Aim of the task:
Report each line of the entries below that contains the word "markup", copying every such line in full.

■ ■ ■

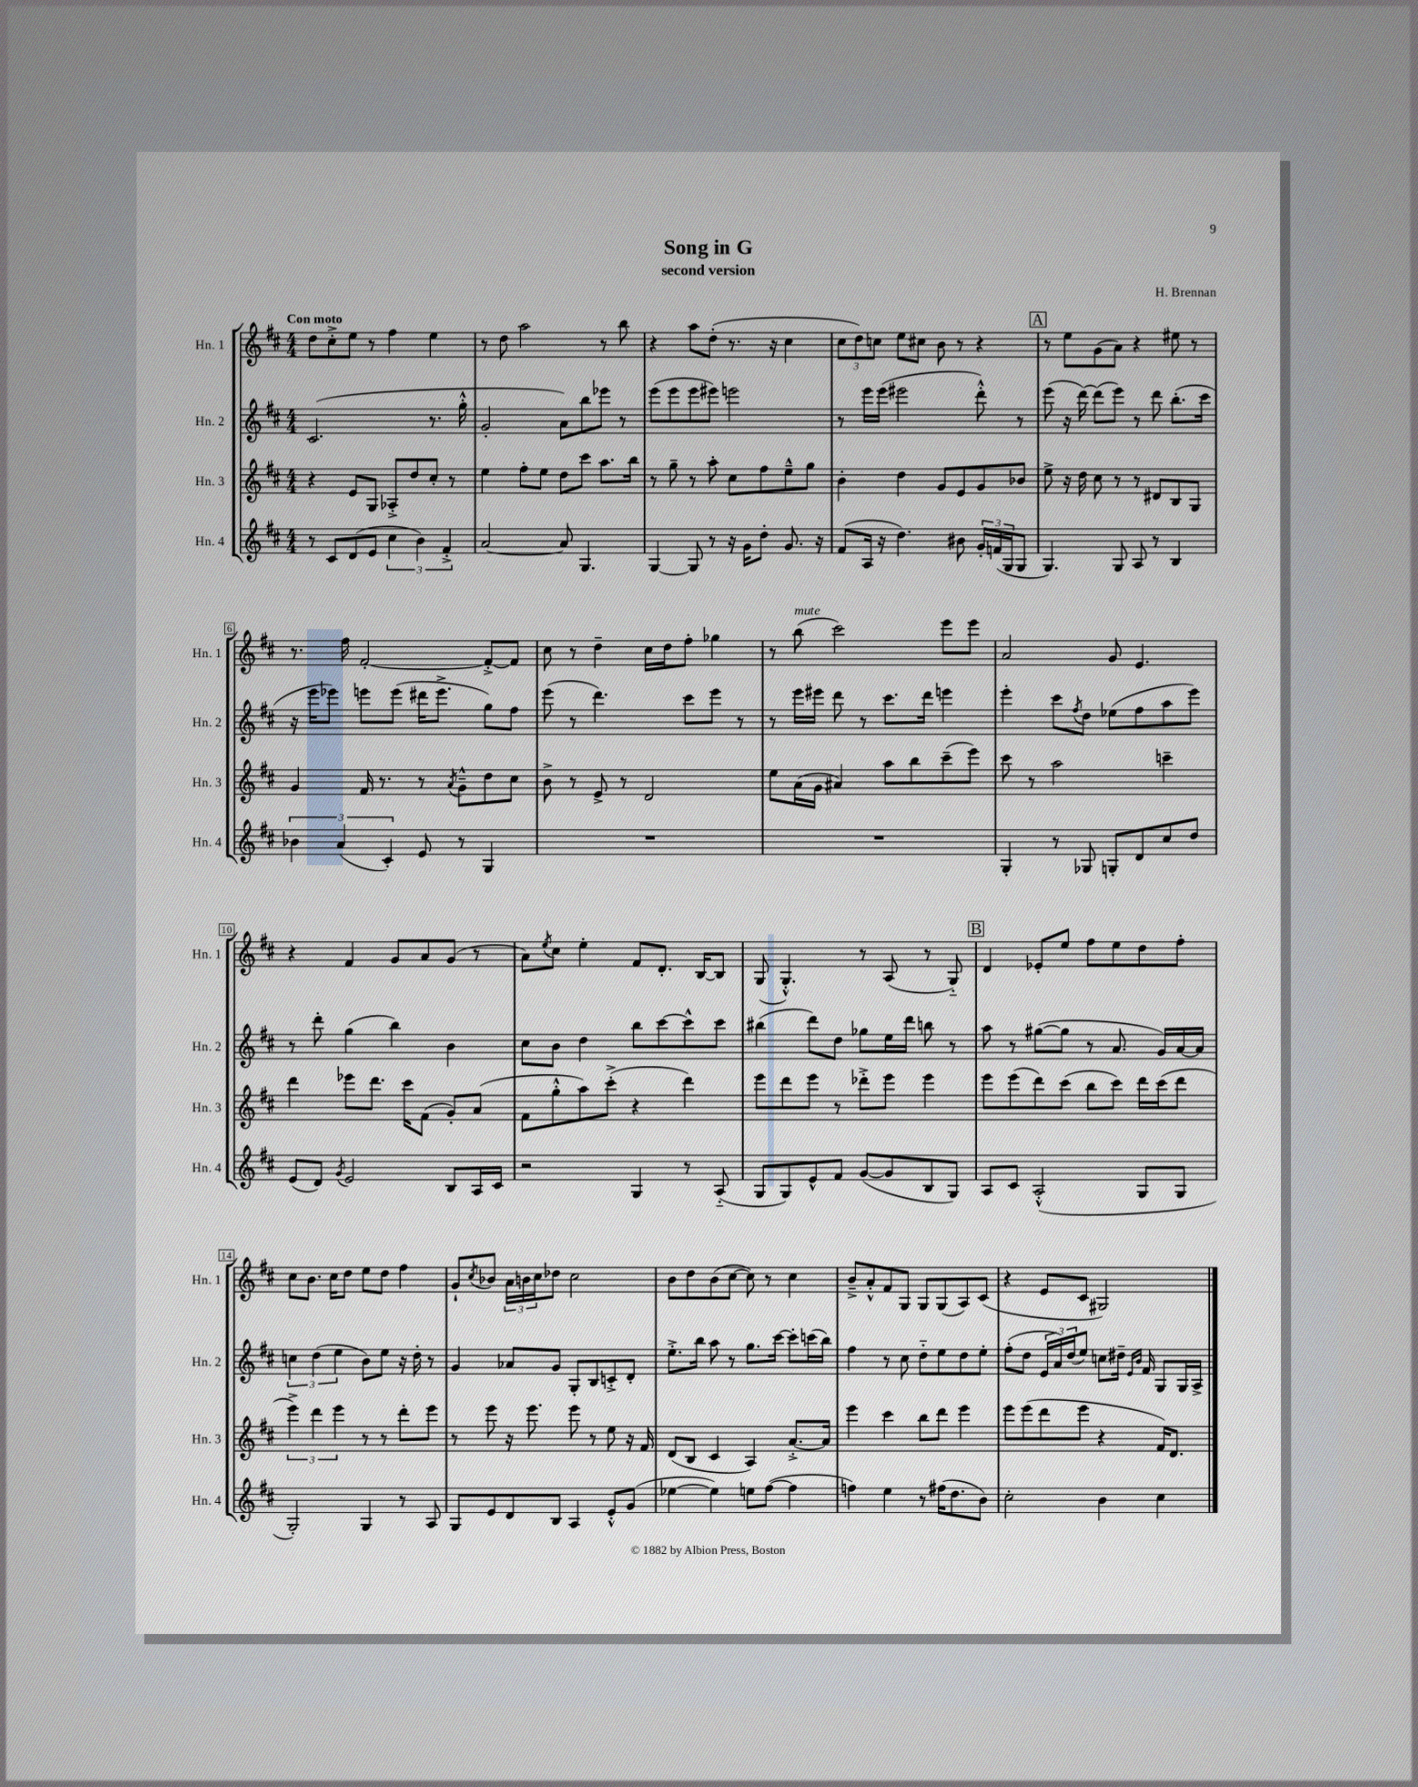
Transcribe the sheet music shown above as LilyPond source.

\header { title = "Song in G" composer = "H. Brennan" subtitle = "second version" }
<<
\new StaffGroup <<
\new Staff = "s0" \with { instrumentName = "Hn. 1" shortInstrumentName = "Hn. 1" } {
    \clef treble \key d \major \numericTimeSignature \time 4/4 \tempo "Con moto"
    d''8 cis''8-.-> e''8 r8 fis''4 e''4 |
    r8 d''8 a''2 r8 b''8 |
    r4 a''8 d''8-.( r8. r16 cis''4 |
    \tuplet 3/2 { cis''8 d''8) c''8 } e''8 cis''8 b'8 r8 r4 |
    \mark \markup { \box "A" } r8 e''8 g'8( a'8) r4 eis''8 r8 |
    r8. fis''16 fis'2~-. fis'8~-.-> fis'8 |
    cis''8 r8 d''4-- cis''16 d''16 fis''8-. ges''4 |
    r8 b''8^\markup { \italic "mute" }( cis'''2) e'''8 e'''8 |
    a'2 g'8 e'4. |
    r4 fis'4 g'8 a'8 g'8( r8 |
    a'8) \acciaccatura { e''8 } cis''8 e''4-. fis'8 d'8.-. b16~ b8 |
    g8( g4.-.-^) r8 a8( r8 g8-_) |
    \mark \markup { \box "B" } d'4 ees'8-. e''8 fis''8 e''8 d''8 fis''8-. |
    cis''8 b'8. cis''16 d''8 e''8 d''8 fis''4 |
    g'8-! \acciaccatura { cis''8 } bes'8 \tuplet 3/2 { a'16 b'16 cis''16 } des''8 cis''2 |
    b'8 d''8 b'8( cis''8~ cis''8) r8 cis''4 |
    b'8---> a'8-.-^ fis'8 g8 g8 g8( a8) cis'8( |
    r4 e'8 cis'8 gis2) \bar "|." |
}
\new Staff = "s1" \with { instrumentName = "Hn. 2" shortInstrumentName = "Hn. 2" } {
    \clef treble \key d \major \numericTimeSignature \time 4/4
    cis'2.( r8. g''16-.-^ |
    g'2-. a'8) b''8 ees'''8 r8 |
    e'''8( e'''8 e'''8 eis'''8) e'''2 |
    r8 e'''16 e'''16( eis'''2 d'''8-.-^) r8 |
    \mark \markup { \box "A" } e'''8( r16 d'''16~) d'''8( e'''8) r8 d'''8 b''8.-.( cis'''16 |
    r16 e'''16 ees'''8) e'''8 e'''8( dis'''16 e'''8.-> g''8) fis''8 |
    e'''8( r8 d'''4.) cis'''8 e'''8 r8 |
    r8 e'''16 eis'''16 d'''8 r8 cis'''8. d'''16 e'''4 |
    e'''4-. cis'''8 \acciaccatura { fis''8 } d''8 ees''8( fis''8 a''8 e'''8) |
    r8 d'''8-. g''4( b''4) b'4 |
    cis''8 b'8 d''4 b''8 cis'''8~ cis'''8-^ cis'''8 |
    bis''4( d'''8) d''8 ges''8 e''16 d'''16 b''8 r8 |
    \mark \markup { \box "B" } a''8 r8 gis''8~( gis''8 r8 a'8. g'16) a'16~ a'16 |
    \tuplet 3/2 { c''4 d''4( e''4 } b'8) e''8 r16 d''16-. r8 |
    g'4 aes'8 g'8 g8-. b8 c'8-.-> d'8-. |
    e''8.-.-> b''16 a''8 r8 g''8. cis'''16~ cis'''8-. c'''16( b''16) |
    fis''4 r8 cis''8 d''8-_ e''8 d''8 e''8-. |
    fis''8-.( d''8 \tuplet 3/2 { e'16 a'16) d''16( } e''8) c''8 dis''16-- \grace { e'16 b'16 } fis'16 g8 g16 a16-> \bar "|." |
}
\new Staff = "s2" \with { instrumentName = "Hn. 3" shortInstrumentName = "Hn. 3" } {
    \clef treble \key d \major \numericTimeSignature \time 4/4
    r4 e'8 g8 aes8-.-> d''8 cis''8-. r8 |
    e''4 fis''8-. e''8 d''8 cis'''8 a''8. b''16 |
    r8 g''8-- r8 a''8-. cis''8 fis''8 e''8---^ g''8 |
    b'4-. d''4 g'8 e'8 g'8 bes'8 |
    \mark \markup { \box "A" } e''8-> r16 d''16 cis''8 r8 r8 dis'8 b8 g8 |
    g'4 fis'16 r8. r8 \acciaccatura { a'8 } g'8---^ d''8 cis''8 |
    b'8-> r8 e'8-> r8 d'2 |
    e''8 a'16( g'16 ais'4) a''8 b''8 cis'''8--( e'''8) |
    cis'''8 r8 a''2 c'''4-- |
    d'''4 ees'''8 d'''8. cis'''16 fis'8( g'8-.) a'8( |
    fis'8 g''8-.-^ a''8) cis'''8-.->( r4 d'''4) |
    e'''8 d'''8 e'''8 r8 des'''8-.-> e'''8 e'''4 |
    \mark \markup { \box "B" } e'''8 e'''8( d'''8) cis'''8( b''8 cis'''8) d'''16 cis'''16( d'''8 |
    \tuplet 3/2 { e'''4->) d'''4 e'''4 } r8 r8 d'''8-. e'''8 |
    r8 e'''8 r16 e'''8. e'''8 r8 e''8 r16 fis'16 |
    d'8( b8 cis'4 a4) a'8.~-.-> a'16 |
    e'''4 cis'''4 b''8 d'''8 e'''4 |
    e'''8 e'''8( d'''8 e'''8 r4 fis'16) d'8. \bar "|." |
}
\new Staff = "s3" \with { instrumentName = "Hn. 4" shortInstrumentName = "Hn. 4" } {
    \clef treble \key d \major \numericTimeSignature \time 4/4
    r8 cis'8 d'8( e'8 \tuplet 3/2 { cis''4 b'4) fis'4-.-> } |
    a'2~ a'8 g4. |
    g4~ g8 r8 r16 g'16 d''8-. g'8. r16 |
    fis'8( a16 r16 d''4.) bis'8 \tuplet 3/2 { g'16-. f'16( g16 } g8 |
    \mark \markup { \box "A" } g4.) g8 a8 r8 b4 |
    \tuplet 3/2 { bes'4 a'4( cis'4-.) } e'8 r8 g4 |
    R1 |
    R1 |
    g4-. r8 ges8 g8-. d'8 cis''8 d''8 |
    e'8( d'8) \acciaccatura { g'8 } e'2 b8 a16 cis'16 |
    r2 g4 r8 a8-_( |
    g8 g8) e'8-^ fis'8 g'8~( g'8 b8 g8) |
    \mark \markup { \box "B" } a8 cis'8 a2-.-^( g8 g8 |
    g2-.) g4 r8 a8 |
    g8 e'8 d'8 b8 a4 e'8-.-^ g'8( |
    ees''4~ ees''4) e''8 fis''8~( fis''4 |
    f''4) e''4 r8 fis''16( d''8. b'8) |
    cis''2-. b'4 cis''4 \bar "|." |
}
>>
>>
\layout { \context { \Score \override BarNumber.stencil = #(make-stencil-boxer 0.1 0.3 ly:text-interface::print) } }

■ ■ ■

The output:
    \mark \markup { \box "A" } r8 e''8 g'8( a'8) r4 eis''8 r8 |
    r8 b''8^\markup { \italic "mute" }( cis'''2) e'''8 e'''8 |
    \mark \markup { \box "B" } d'4 ees'8-. e''8 fis''8 e''8 d''8 fis''8-. |
    \mark \markup { \box "A" } e'''8( r16 d'''16~) d'''8( e'''8) r8 d'''8 b''8.-.( cis'''16 |
    \mark \markup { \box "B" } a''8 r8 gis''8~( gis''8 r8 a'8. g'16) a'16~ a'16 |
    \mark \markup { \box "A" } e''8-> r16 d''16 cis''8 r8 r8 dis'8 b8 g8 |
    \mark \markup { \box "B" } e'''8 e'''8( d'''8) cis'''8( b''8 cis'''8) d'''16 cis'''16( d'''8 |
    \mark \markup { \box "A" } g4.) g8 a8 r8 b4 |
    \mark \markup { \box "B" } a8 cis'8 a2-.-^( g8 g8 |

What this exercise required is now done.